Point-based object detection data

· · · · ·

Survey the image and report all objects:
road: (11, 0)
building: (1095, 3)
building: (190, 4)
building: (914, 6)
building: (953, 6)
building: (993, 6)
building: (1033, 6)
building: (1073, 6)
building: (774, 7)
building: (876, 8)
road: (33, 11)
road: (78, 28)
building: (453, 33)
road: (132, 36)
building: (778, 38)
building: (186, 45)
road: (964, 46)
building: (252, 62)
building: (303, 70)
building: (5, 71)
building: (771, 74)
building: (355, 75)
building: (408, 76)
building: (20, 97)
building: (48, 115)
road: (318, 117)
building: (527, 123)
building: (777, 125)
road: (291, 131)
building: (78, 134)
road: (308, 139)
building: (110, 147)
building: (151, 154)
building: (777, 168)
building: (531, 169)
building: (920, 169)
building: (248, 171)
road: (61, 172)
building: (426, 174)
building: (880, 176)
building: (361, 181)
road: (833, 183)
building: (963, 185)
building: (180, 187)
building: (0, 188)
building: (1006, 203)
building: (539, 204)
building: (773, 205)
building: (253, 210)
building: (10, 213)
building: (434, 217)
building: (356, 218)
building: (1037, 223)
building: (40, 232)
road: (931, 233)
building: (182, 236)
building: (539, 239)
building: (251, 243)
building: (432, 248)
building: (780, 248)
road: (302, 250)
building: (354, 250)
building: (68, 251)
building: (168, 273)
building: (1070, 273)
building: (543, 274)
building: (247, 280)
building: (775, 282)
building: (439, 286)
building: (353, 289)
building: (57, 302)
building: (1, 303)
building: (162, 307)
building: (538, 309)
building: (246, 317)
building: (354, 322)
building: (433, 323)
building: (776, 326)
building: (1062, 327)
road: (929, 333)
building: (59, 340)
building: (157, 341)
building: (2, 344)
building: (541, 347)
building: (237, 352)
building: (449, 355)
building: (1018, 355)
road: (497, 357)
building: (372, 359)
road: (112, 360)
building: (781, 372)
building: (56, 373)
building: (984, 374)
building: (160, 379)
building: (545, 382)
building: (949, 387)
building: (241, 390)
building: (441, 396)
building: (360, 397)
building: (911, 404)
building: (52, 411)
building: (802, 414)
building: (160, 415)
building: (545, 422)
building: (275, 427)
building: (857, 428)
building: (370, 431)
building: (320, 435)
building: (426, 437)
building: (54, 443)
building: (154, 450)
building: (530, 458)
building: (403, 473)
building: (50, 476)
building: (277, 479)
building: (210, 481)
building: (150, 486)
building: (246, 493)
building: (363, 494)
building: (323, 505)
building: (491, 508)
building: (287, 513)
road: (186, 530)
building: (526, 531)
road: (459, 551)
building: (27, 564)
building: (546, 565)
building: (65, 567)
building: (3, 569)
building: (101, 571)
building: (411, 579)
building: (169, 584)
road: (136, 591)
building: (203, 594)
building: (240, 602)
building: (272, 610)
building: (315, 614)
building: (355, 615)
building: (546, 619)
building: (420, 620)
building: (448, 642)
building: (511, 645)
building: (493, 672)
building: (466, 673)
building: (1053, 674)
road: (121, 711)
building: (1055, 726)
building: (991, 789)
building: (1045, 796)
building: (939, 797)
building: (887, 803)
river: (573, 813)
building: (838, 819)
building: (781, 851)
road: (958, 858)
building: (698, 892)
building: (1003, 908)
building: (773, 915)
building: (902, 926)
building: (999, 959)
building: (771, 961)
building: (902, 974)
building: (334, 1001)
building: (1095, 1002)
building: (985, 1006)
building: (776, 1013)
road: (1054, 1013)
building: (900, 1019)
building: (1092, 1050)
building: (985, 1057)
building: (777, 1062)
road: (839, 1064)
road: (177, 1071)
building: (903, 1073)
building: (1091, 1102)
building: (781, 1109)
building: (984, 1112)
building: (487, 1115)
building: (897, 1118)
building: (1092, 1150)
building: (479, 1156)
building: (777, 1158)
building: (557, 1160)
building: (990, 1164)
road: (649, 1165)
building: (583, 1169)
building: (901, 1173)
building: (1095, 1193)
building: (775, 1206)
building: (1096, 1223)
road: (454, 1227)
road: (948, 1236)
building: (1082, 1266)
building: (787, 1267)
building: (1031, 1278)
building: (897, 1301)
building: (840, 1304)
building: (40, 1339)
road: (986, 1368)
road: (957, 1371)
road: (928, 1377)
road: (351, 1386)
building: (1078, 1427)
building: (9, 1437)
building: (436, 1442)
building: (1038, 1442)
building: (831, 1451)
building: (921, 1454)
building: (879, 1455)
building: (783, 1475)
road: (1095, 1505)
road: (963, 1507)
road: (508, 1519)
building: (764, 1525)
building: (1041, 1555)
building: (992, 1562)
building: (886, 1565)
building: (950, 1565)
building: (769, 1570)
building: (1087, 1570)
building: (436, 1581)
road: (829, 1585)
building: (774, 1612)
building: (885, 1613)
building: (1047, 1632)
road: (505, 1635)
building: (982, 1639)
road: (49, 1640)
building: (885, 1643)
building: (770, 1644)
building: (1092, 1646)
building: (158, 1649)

· · · · ·

§ **Task prompt**: Would you repeat each of the lines above exactly?

§ **Written solution**:
Survey the image and report all objects:
road: (11, 0)
building: (1095, 3)
building: (190, 4)
building: (914, 6)
building: (953, 6)
building: (993, 6)
building: (1033, 6)
building: (1073, 6)
building: (774, 7)
building: (876, 8)
road: (33, 11)
road: (78, 28)
building: (453, 33)
road: (132, 36)
building: (778, 38)
building: (186, 45)
road: (964, 46)
building: (252, 62)
building: (303, 70)
building: (5, 71)
building: (771, 74)
building: (355, 75)
building: (408, 76)
building: (20, 97)
building: (48, 115)
road: (318, 117)
building: (527, 123)
building: (777, 125)
road: (291, 131)
building: (78, 134)
road: (308, 139)
building: (110, 147)
building: (151, 154)
building: (777, 168)
building: (531, 169)
building: (920, 169)
building: (248, 171)
road: (61, 172)
building: (426, 174)
building: (880, 176)
building: (361, 181)
road: (833, 183)
building: (963, 185)
building: (180, 187)
building: (0, 188)
building: (1006, 203)
building: (539, 204)
building: (773, 205)
building: (253, 210)
building: (10, 213)
building: (434, 217)
building: (356, 218)
building: (1037, 223)
building: (40, 232)
road: (931, 233)
building: (182, 236)
building: (539, 239)
building: (251, 243)
building: (432, 248)
building: (780, 248)
road: (302, 250)
building: (354, 250)
building: (68, 251)
building: (168, 273)
building: (1070, 273)
building: (543, 274)
building: (247, 280)
building: (775, 282)
building: (439, 286)
building: (353, 289)
building: (57, 302)
building: (1, 303)
building: (162, 307)
building: (538, 309)
building: (246, 317)
building: (354, 322)
building: (433, 323)
building: (776, 326)
building: (1062, 327)
road: (929, 333)
building: (59, 340)
building: (157, 341)
building: (2, 344)
building: (541, 347)
building: (237, 352)
building: (449, 355)
building: (1018, 355)
road: (497, 357)
building: (372, 359)
road: (112, 360)
building: (781, 372)
building: (56, 373)
building: (984, 374)
building: (160, 379)
building: (545, 382)
building: (949, 387)
building: (241, 390)
building: (441, 396)
building: (360, 397)
building: (911, 404)
building: (52, 411)
building: (802, 414)
building: (160, 415)
building: (545, 422)
building: (275, 427)
building: (857, 428)
building: (370, 431)
building: (320, 435)
building: (426, 437)
building: (54, 443)
building: (154, 450)
building: (530, 458)
building: (403, 473)
building: (50, 476)
building: (277, 479)
building: (210, 481)
building: (150, 486)
building: (246, 493)
building: (363, 494)
building: (323, 505)
building: (491, 508)
building: (287, 513)
road: (186, 530)
building: (526, 531)
road: (459, 551)
building: (27, 564)
building: (546, 565)
building: (65, 567)
building: (3, 569)
building: (101, 571)
building: (411, 579)
building: (169, 584)
road: (136, 591)
building: (203, 594)
building: (240, 602)
building: (272, 610)
building: (315, 614)
building: (355, 615)
building: (546, 619)
building: (420, 620)
building: (448, 642)
building: (511, 645)
building: (493, 672)
building: (466, 673)
building: (1053, 674)
road: (121, 711)
building: (1055, 726)
building: (991, 789)
building: (1045, 796)
building: (939, 797)
building: (887, 803)
river: (573, 813)
building: (838, 819)
building: (781, 851)
road: (958, 858)
building: (698, 892)
building: (1003, 908)
building: (773, 915)
building: (902, 926)
building: (999, 959)
building: (771, 961)
building: (902, 974)
building: (334, 1001)
building: (1095, 1002)
building: (985, 1006)
building: (776, 1013)
road: (1054, 1013)
building: (900, 1019)
building: (1092, 1050)
building: (985, 1057)
building: (777, 1062)
road: (839, 1064)
road: (177, 1071)
building: (903, 1073)
building: (1091, 1102)
building: (781, 1109)
building: (984, 1112)
building: (487, 1115)
building: (897, 1118)
building: (1092, 1150)
building: (479, 1156)
building: (777, 1158)
building: (557, 1160)
building: (990, 1164)
road: (649, 1165)
building: (583, 1169)
building: (901, 1173)
building: (1095, 1193)
building: (775, 1206)
building: (1096, 1223)
road: (454, 1227)
road: (948, 1236)
building: (1082, 1266)
building: (787, 1267)
building: (1031, 1278)
building: (897, 1301)
building: (840, 1304)
building: (40, 1339)
road: (986, 1368)
road: (957, 1371)
road: (928, 1377)
road: (351, 1386)
building: (1078, 1427)
building: (9, 1437)
building: (436, 1442)
building: (1038, 1442)
building: (831, 1451)
building: (921, 1454)
building: (879, 1455)
building: (783, 1475)
road: (1095, 1505)
road: (963, 1507)
road: (508, 1519)
building: (764, 1525)
building: (1041, 1555)
building: (992, 1562)
building: (886, 1565)
building: (950, 1565)
building: (769, 1570)
building: (1087, 1570)
building: (436, 1581)
road: (829, 1585)
building: (774, 1612)
building: (885, 1613)
building: (1047, 1632)
road: (505, 1635)
building: (982, 1639)
road: (49, 1640)
building: (885, 1643)
building: (770, 1644)
building: (1092, 1646)
building: (158, 1649)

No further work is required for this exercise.